## Stored rows
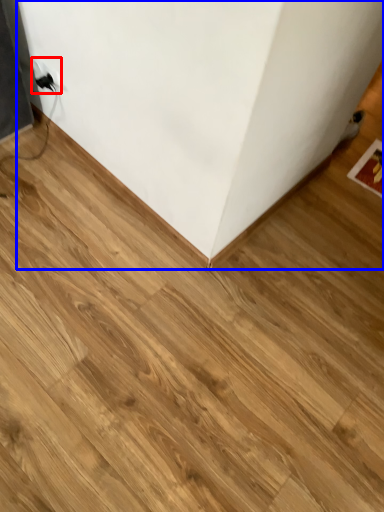
Question: Which object appears closest to the camera in this image, electric outlet (highlighted by a red box) or furniture (highlighted by a blue box)?

Choices:
 (A) electric outlet
 (B) furniture

Answer: (B)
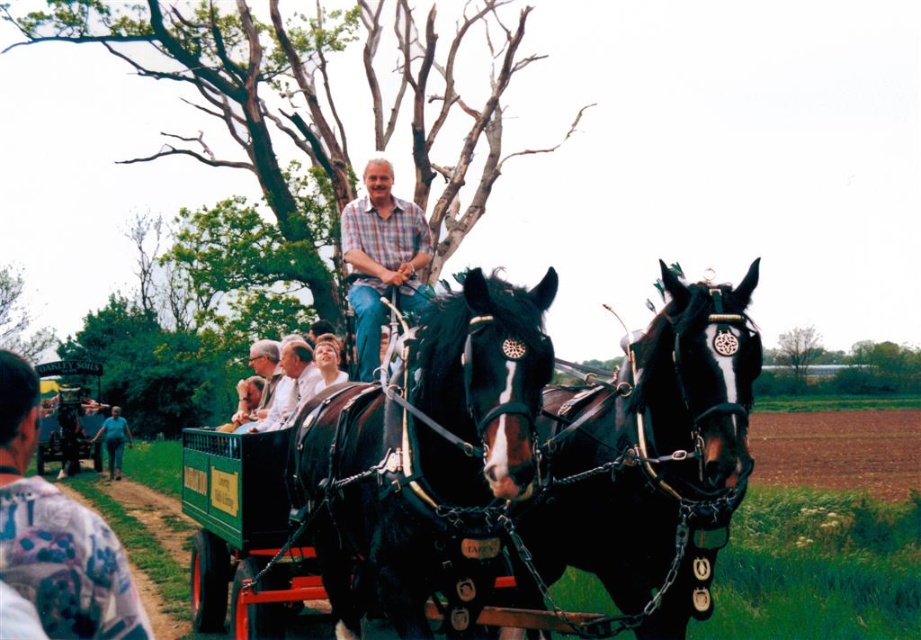
Question: Is black leather harness at center positioned behind green wooden cart at center?

Choices:
 (A) yes
 (B) no

Answer: (B)

Question: Is black leather harness at center positioned in front of plaid shirt at center?

Choices:
 (A) no
 (B) yes

Answer: (B)

Question: Which object is closer to the camera taking this photo?

Choices:
 (A) light blue shirt at lower left
 (B) shiny black horse at center
 (C) plaid shirt at center

Answer: (A)

Question: Among these objects, which one is farthest from the camera?

Choices:
 (A) blue jeans at lower left
 (B) plaid shirt at center

Answer: (A)

Question: From the image, what is the correct spatial relationship of shiny black horse at center in relation to blue jeans at lower left?

Choices:
 (A) above
 (B) below

Answer: (A)

Question: Based on their relative distances, which object is farther from the plaid shirt at center?

Choices:
 (A) black leather harness at center
 (B) shiny black horse at center

Answer: (A)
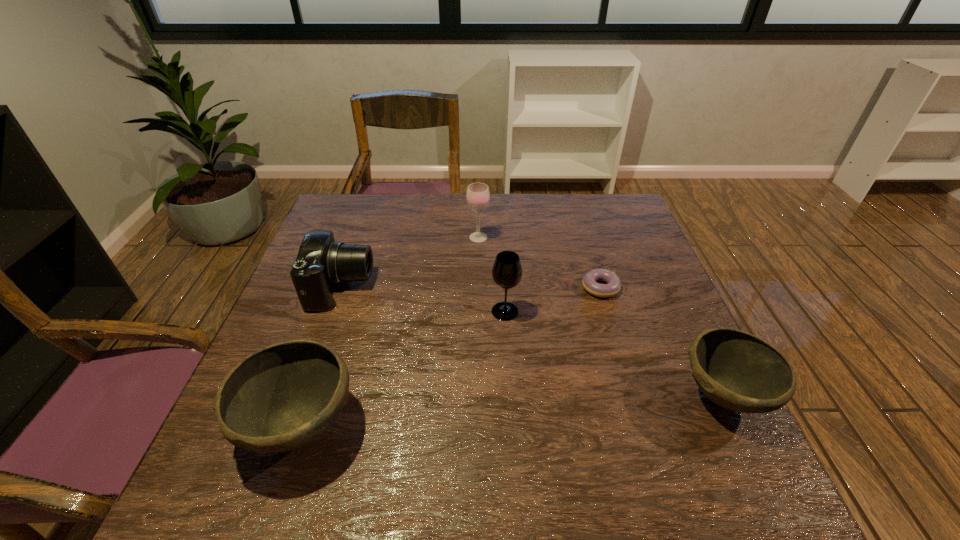
The width and height of the screenshot is (960, 540). Find the location of `blank space located on the right of the farther wineglass`. blank space located on the right of the farther wineglass is located at coordinates (523, 237).

The height and width of the screenshot is (540, 960). I want to click on free space located on the lens of the camera, so click(501, 287).

Identify the location of vacant region located 0.260m on the front of the nearer wineglass. (512, 418).

Locate an element on the screen. blank area located 0.070m on the front of the fifth object from left to right is located at coordinates (611, 321).

The image size is (960, 540). I want to click on object that is at the far edge, so click(x=478, y=195).

You are a GUI agent. You are given a task and a screenshot of the screen. Output one action in this format:
    pyautogui.click(x=<x>, y=<y>)
    Task: Click on the bowl present at the left edge
    The height and width of the screenshot is (540, 960).
    Given the screenshot: What is the action you would take?
    pyautogui.click(x=281, y=397)

At what (x,y) coordinates should I click in order to perform the action: click on camera located at the left edge. Please return your answer as a coordinate pair (x, y). The width and height of the screenshot is (960, 540). Looking at the image, I should click on (321, 262).

Where is `bowl situated at the right edge`? The width and height of the screenshot is (960, 540). bowl situated at the right edge is located at coordinates (736, 370).

Locate an element on the screen. doughnut at the right edge is located at coordinates (613, 286).

The image size is (960, 540). What are the coordinates of `object present at the near left corner` in the screenshot? It's located at (281, 397).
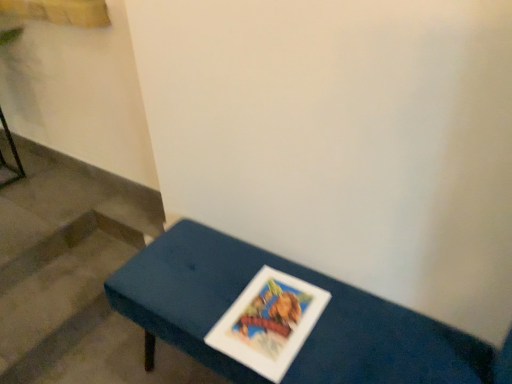
Question: Would you say wooden stairs at lower left is outside blue fabric bench at center?

Choices:
 (A) yes
 (B) no

Answer: (A)

Question: Does wooden stairs at lower left have a greater height compared to blue fabric bench at center?

Choices:
 (A) no
 (B) yes

Answer: (A)

Question: Is wooden stairs at lower left turned away from blue fabric bench at center?

Choices:
 (A) yes
 (B) no

Answer: (B)

Question: Considering the relative positions of wooden stairs at lower left and blue fabric bench at center in the image provided, is wooden stairs at lower left to the right of blue fabric bench at center from the viewer's perspective?

Choices:
 (A) yes
 (B) no

Answer: (B)

Question: Is wooden stairs at lower left directly adjacent to blue fabric bench at center?

Choices:
 (A) no
 (B) yes

Answer: (A)

Question: Is wooden stairs at lower left wider than blue fabric bench at center?

Choices:
 (A) yes
 (B) no

Answer: (A)

Question: Would you say blue fabric bench at center is outside wooden stairs at lower left?

Choices:
 (A) no
 (B) yes

Answer: (B)

Question: From a real-world perspective, does blue fabric bench at center stand above wooden stairs at lower left?

Choices:
 (A) yes
 (B) no

Answer: (A)

Question: Considering the relative sizes of blue fabric bench at center and wooden stairs at lower left in the image provided, is blue fabric bench at center shorter than wooden stairs at lower left?

Choices:
 (A) yes
 (B) no

Answer: (B)

Question: Is blue fabric bench at center taller than wooden stairs at lower left?

Choices:
 (A) yes
 (B) no

Answer: (A)

Question: Could wooden stairs at lower left be considered to be inside blue fabric bench at center?

Choices:
 (A) yes
 (B) no

Answer: (B)

Question: Does blue fabric bench at center have a greater width compared to wooden stairs at lower left?

Choices:
 (A) no
 (B) yes

Answer: (A)

Question: From the image's perspective, would you say blue fabric bench at center is positioned over metallic black stool at left?

Choices:
 (A) no
 (B) yes

Answer: (A)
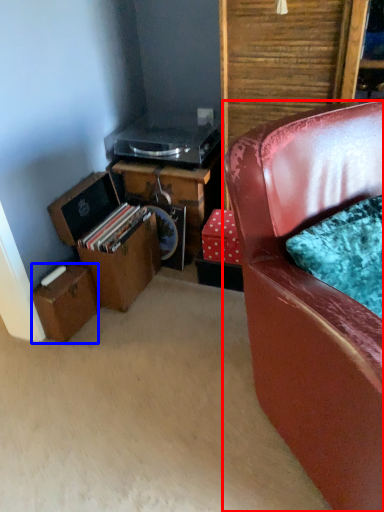
Question: Which point is closer to the camera, chair (highlighted by a red box) or box (highlighted by a blue box)?

Choices:
 (A) chair
 (B) box

Answer: (A)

## Requirement
Collect each line of the records above that contains the word "highlighted", treating uppercase and lowercase letters as distinct.

## Exercise answer
Question: Which object appears closest to the camera in this image, electric outlet (highlighted by a red box) or furniture (highlighted by a blue box)?
Question: Which point is closer to the camera, chair (highlighted by a red box) or box (highlighted by a blue box)?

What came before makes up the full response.